Exercise brief: All of the entries below need repeating exactly, apart from their images.

-- Records supplied follows --

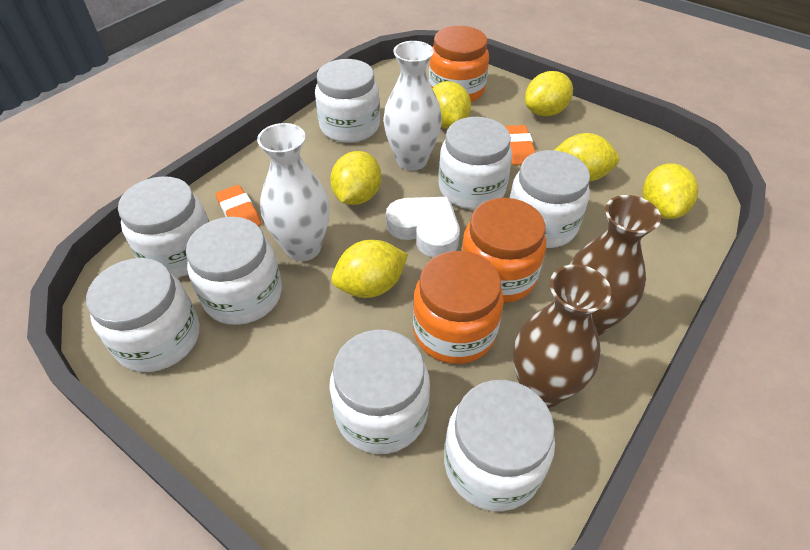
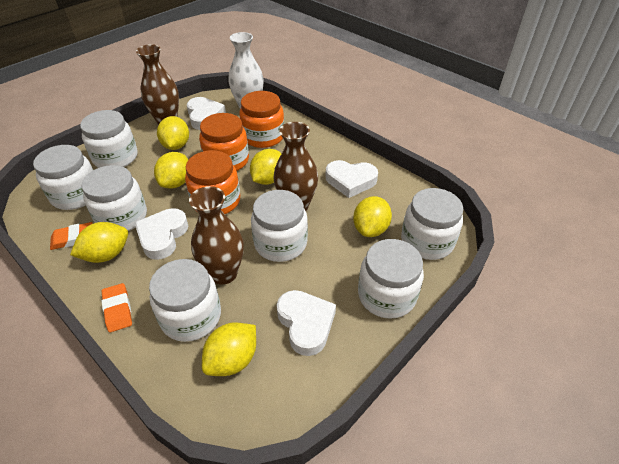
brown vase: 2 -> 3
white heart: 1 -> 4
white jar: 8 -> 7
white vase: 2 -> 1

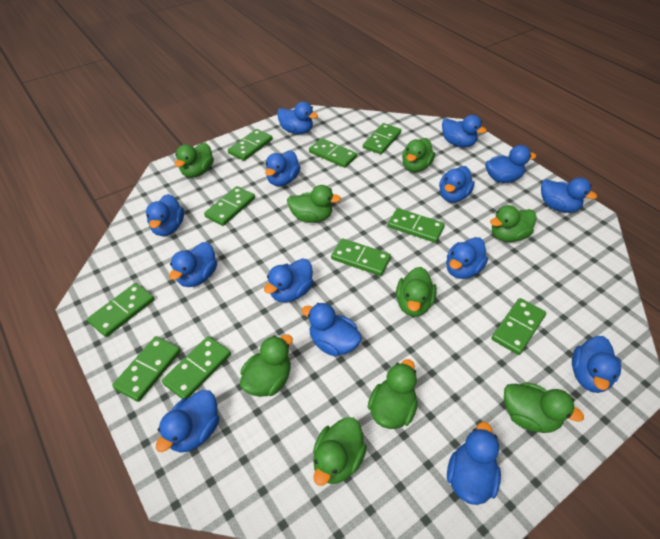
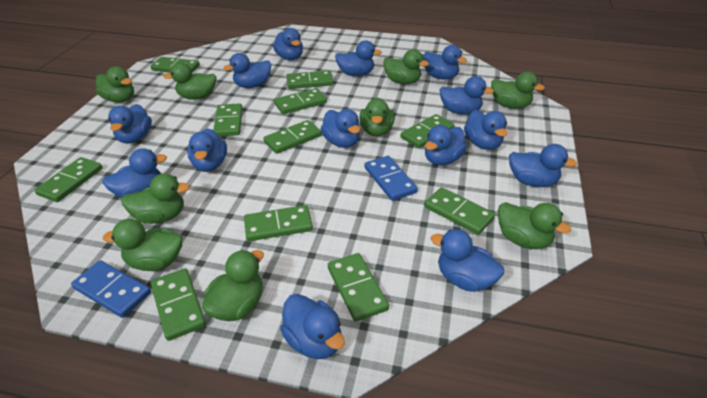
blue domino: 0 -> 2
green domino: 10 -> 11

-- Records supplied concluded --

Response to the task:
brown vase: 2 -> 3
white heart: 1 -> 4
white jar: 8 -> 7
white vase: 2 -> 1

blue domino: 0 -> 2
green domino: 10 -> 11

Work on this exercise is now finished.